[Extracted records]
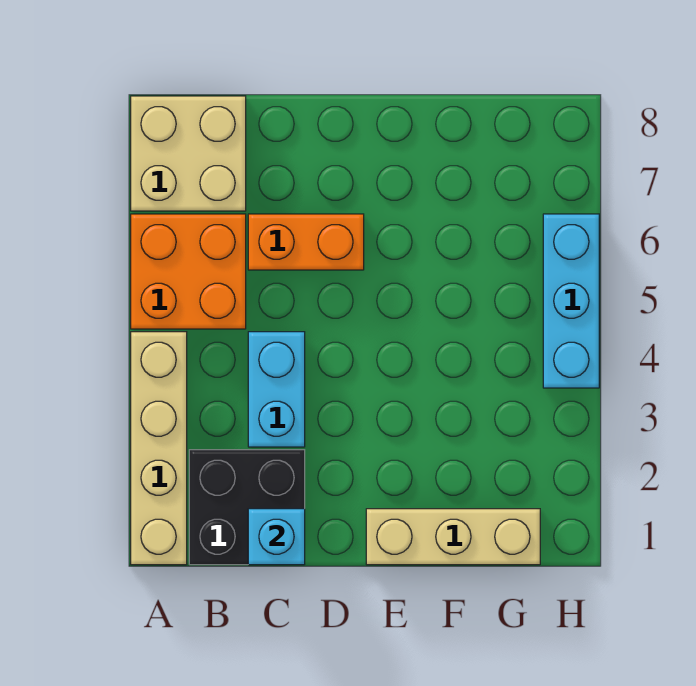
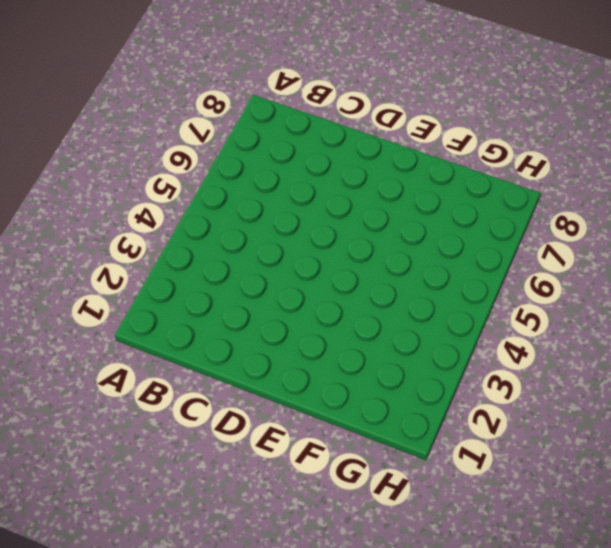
none -> tan brick A1:A4 level 1
none -> orange brick A5:B6 level 1

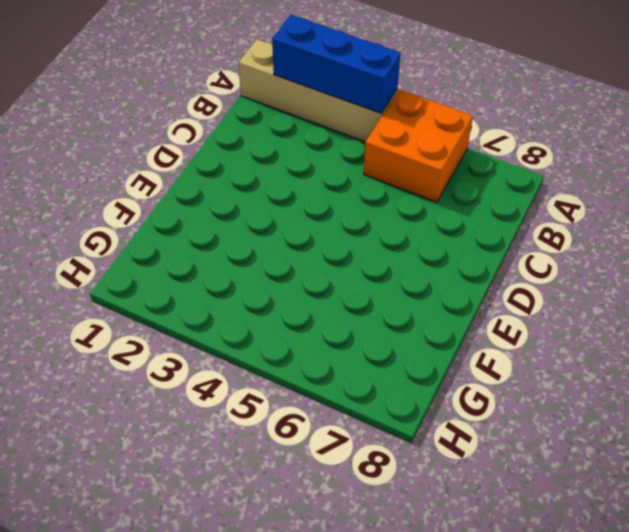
blue brick A2:A4 level 2 -> none
none -> tan brick A7:B8 level 1
none -> black brick B1:C2 level 1

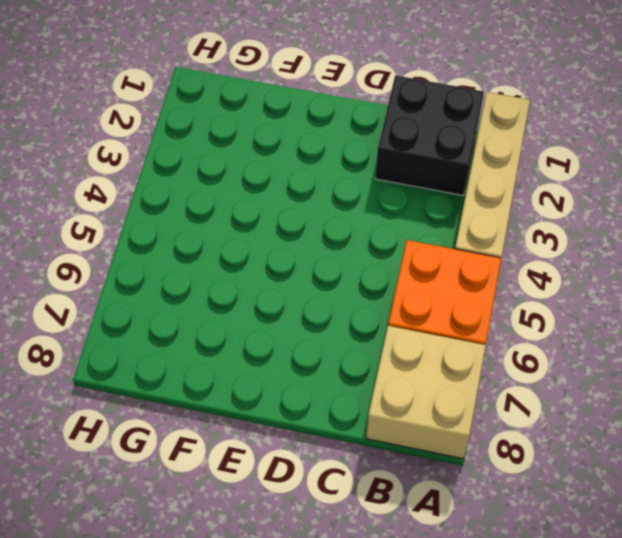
none -> cyan brick C3:C4 level 1
none -> orange brick C6:D6 level 1

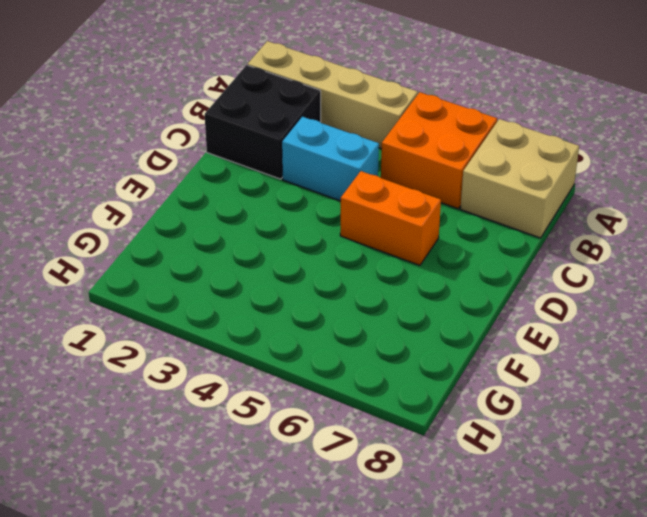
orange brick D5:D6 level 1 -> orange brick C6:D6 level 1
none -> tan brick E1:G1 level 1
none -> cyan brick H4:H6 level 1

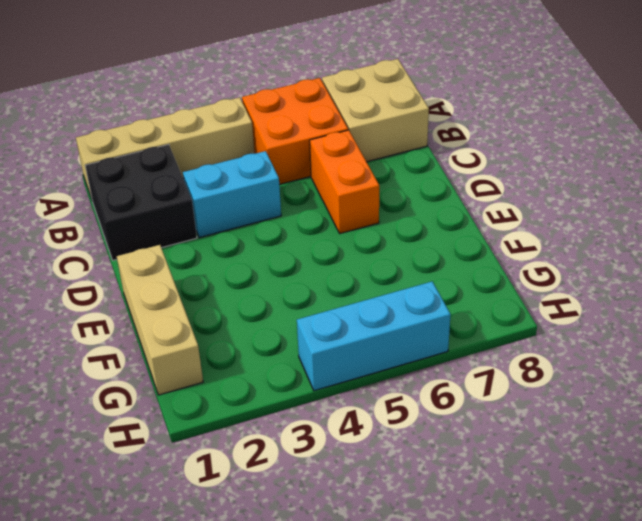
none -> cyan brick C1 level 2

Exercise requirements:
When you reproduce the entries above, keep every word exactly and leave out each picture.

Your solution:
none -> tan brick A1:A4 level 1
none -> orange brick A5:B6 level 1

blue brick A2:A4 level 2 -> none
none -> tan brick A7:B8 level 1
none -> black brick B1:C2 level 1

none -> cyan brick C3:C4 level 1
none -> orange brick C6:D6 level 1

orange brick D5:D6 level 1 -> orange brick C6:D6 level 1
none -> tan brick E1:G1 level 1
none -> cyan brick H4:H6 level 1

none -> cyan brick C1 level 2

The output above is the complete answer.